TASK OBJECTIVE |
Pictures should be left out while the data beneath this task is written out word for word.

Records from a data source
▼

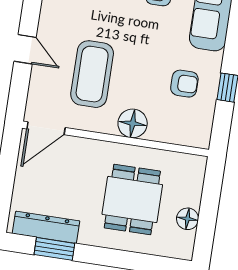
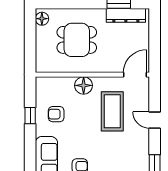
dining table: (132, 199) -> (77, 40), turned 90
floor lamp: (188, 219) -> (42, 19), moved

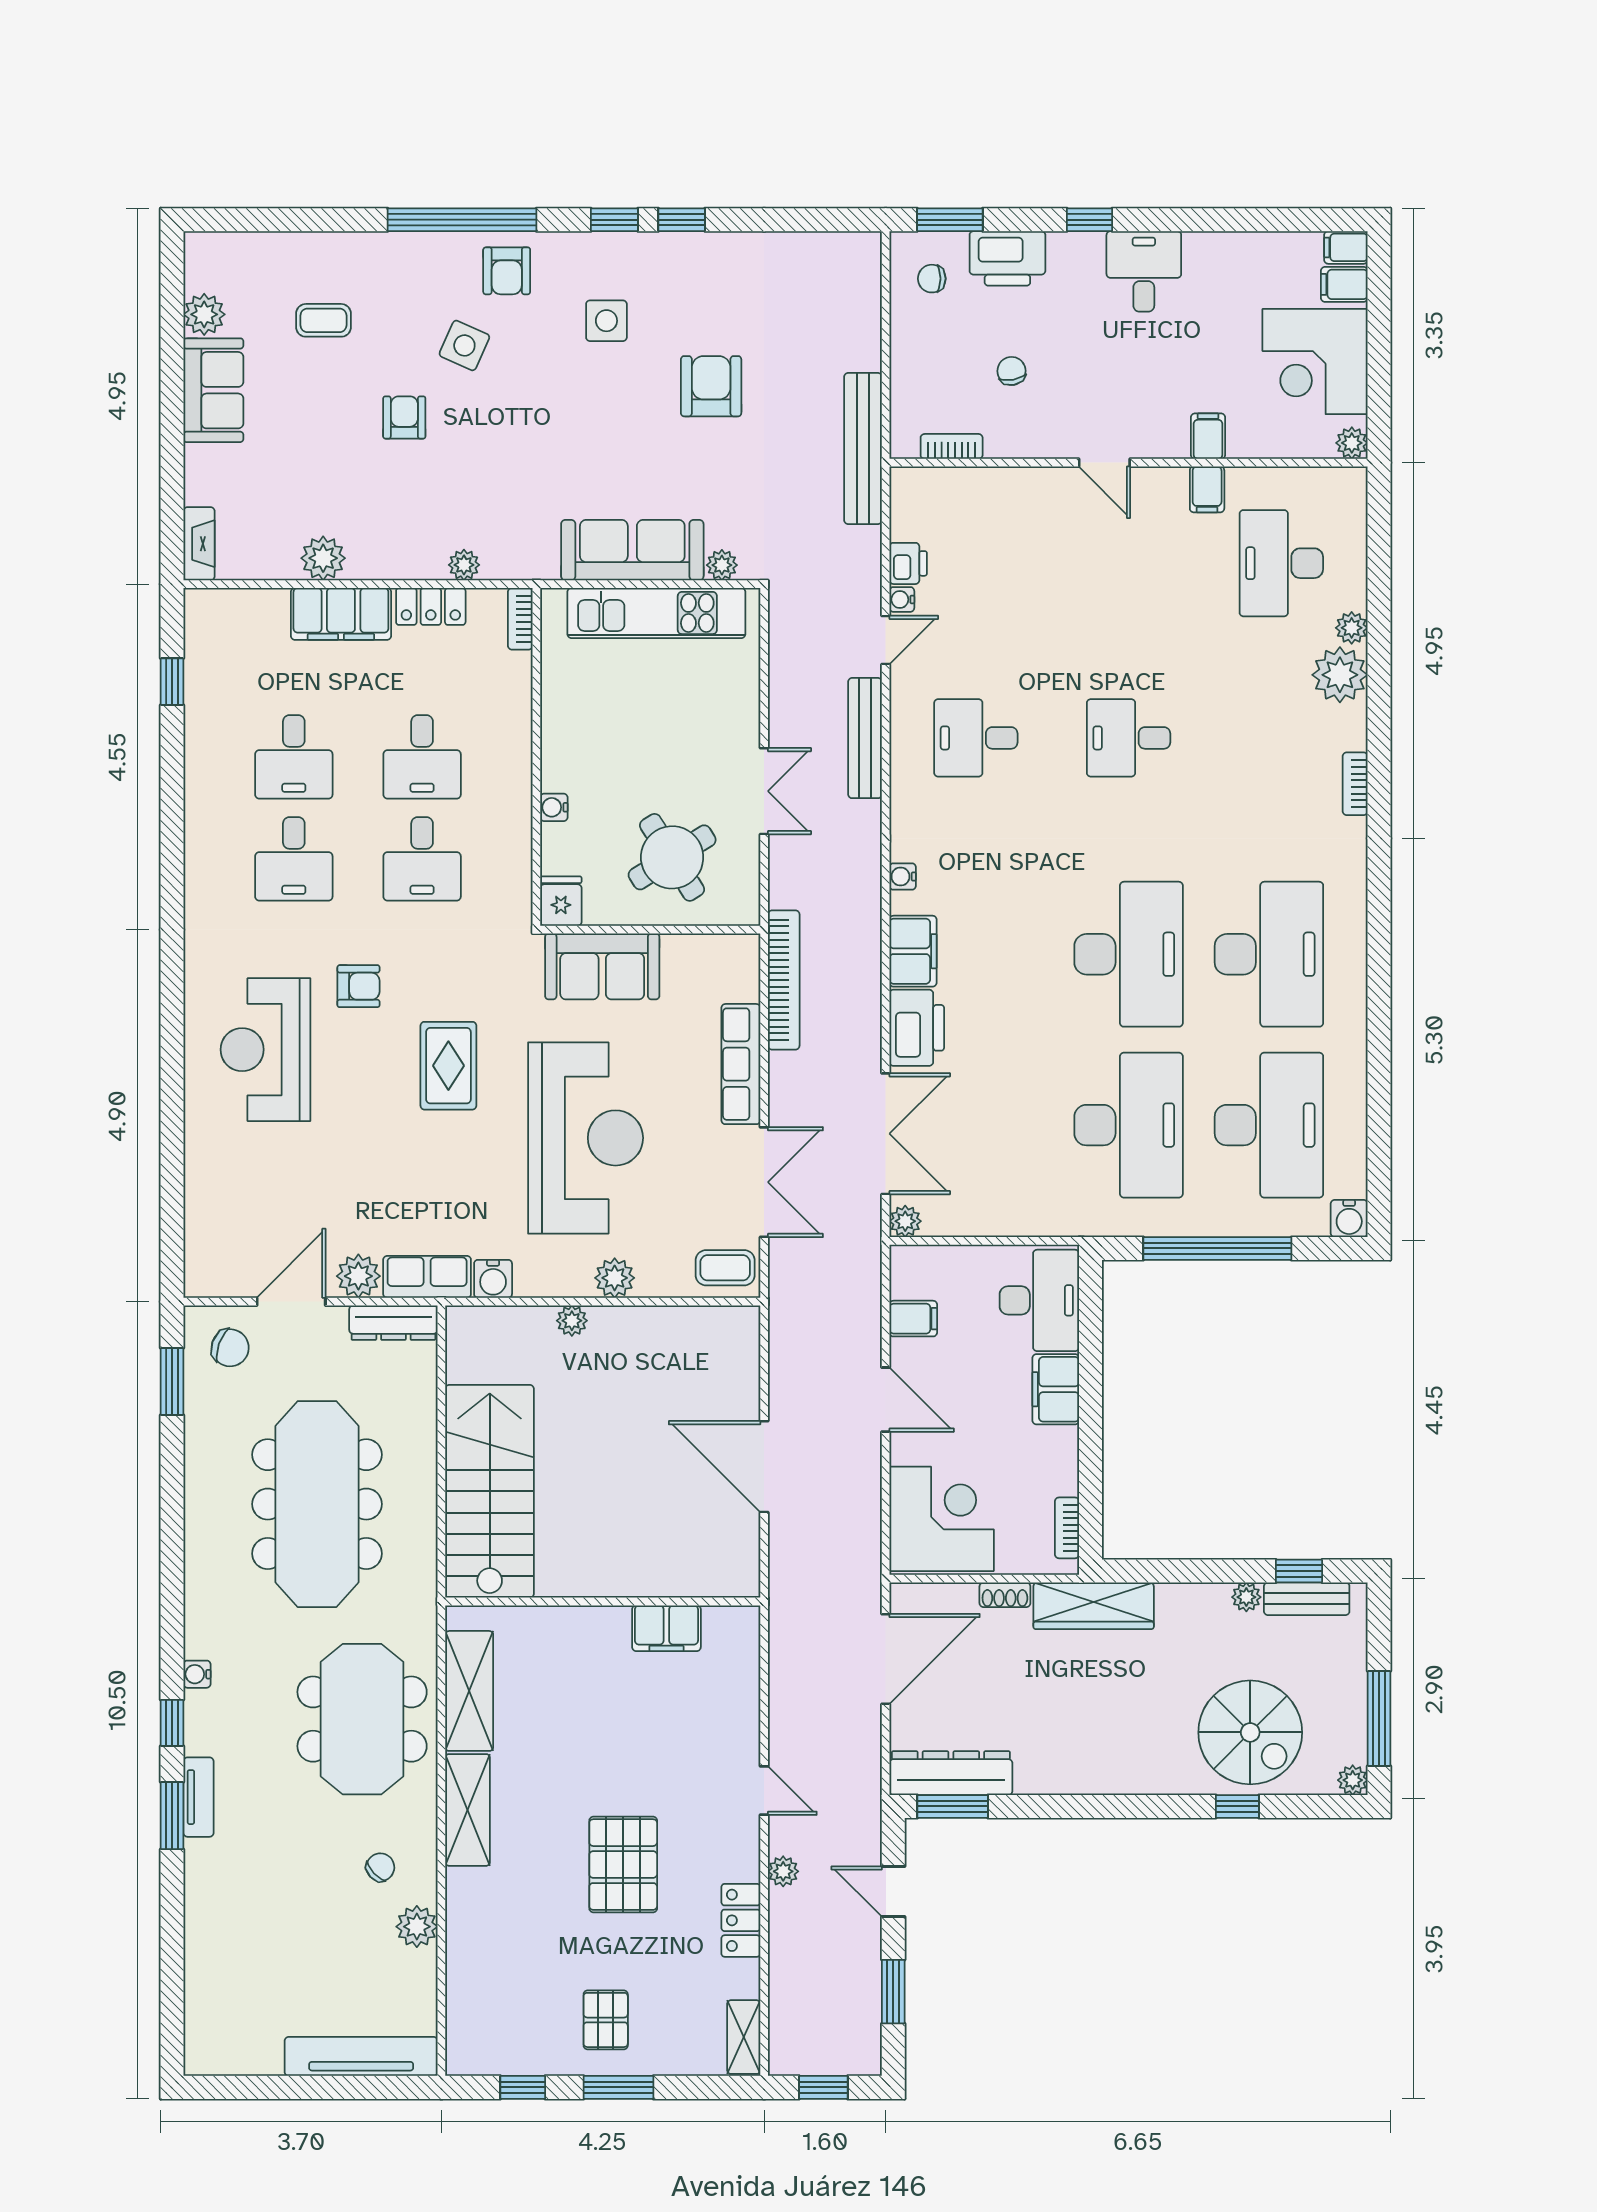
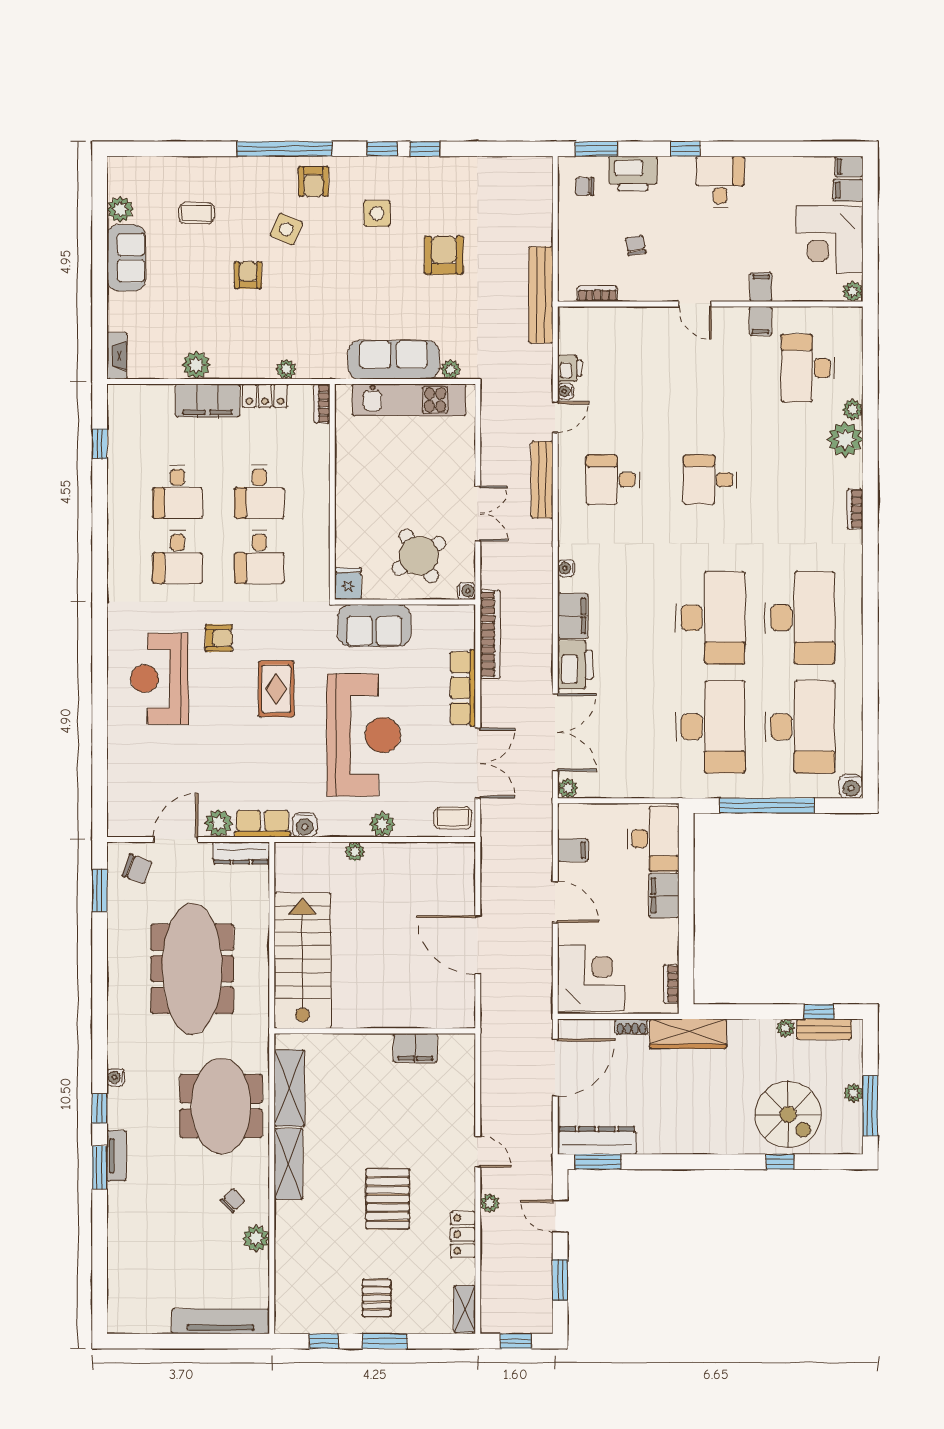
water cooler: (554, 807) -> (466, 591), moved, turned 180
plant: (1353, 1780) -> (853, 1093), moved

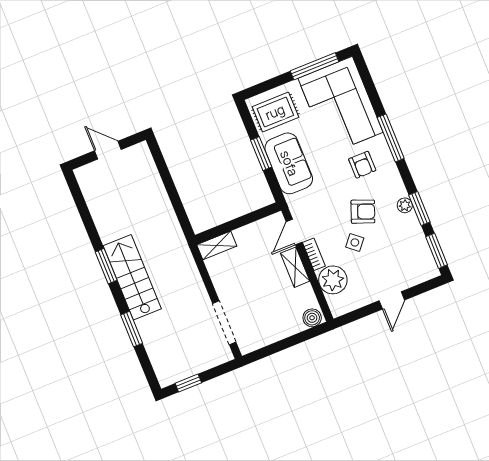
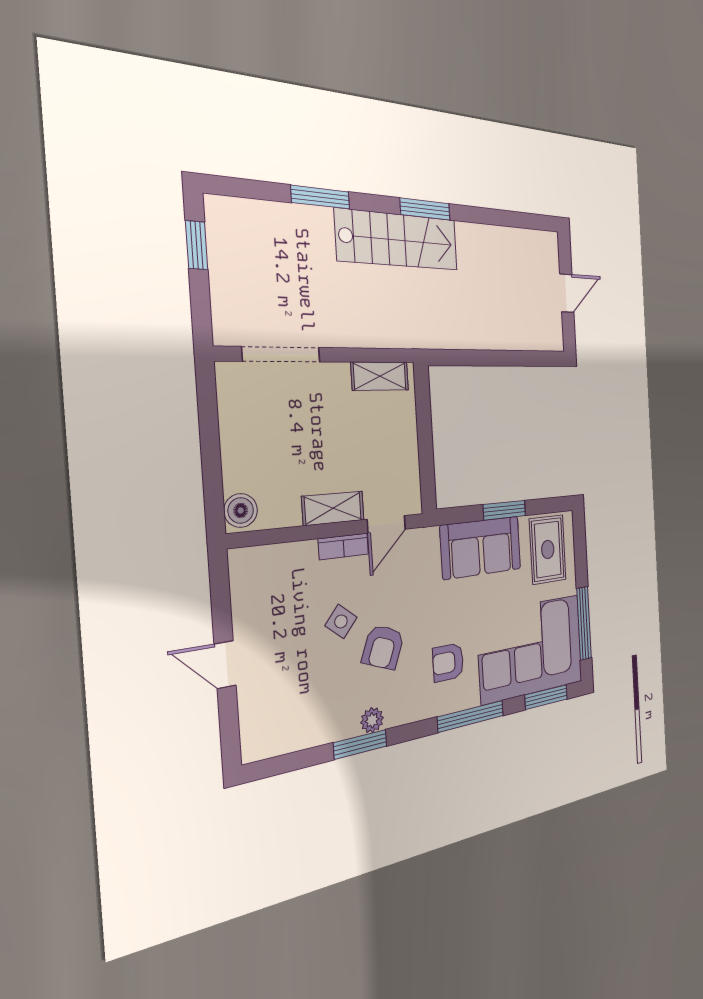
door: (294, 232) -> (386, 524), swing flipped
shelving: (217, 245) -> (380, 376), moved, turned 90
window: (437, 251) -> (546, 697), moved
plant: (333, 280) -> (293, 567), removed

▲

REPLY |
dining table: (132, 199) -> (77, 40), turned 90
floor lamp: (188, 219) -> (42, 19), moved

water cooler: (554, 807) -> (466, 591), moved, turned 180
plant: (1353, 1780) -> (853, 1093), moved

door: (294, 232) -> (386, 524), swing flipped
shelving: (217, 245) -> (380, 376), moved, turned 90
window: (437, 251) -> (546, 697), moved
plant: (333, 280) -> (293, 567), removed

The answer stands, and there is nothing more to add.